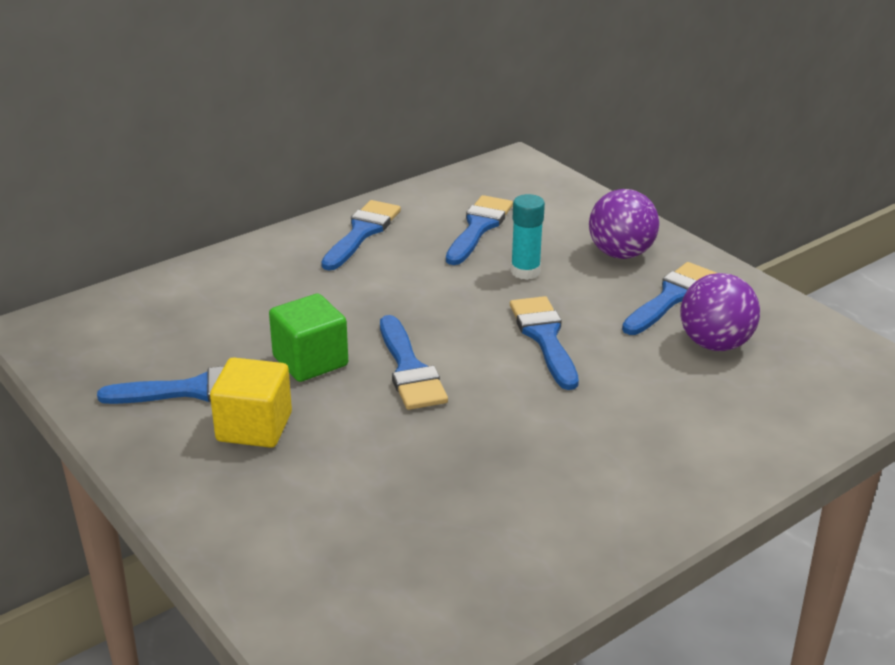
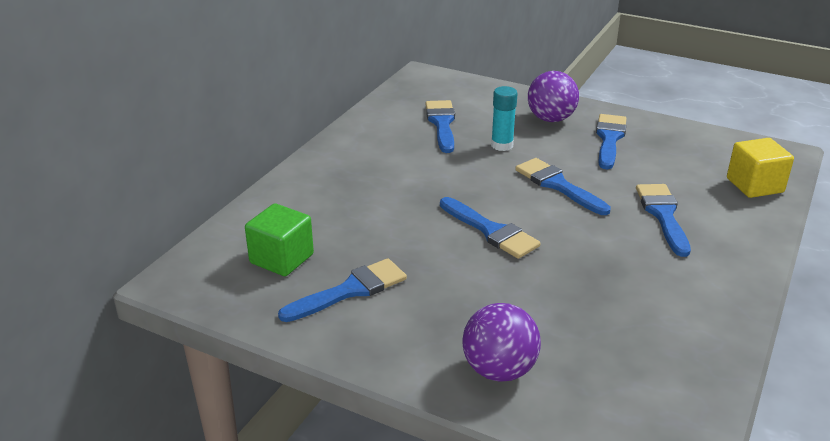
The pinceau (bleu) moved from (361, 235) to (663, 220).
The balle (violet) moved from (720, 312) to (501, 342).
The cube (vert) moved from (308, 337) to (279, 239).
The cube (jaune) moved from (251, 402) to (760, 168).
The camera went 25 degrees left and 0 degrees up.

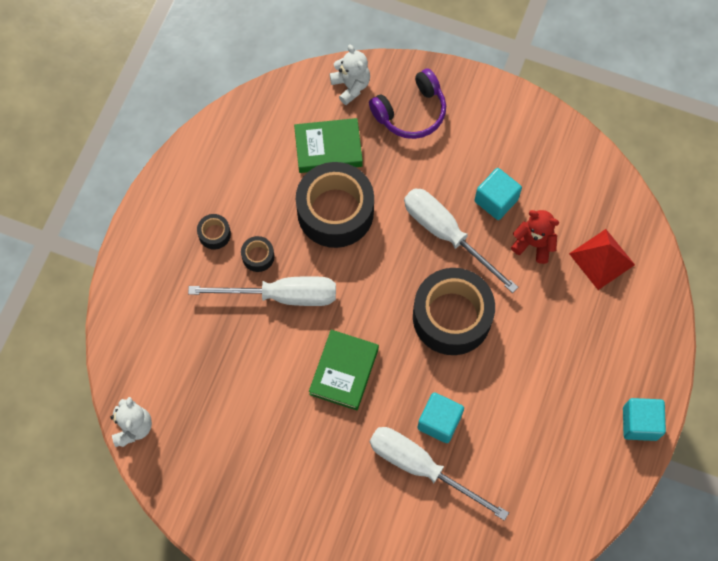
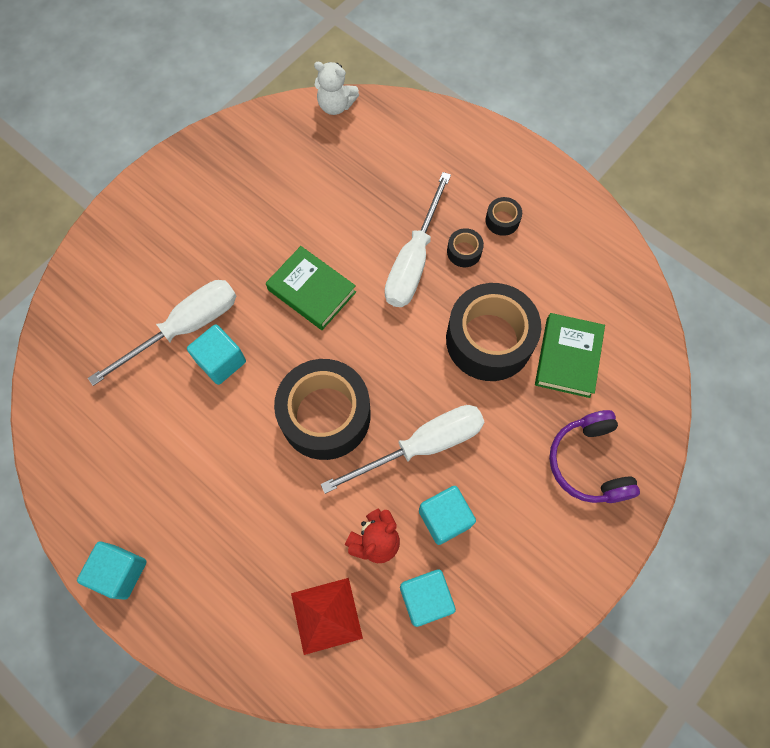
The ours en peluche (blanc) at (350, 75) disappeared.
The cube (turquoise) at (428, 598) appeared.
The camera went 110 degrees right and 0 degrees up.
★ ★ ★ ★ ★
Problem details →
Among the records, find the lines that contain "degrees" and copy each of them.

Task response →
The camera went 25 degrees left and 0 degrees up.
The camera went 110 degrees right and 0 degrees up.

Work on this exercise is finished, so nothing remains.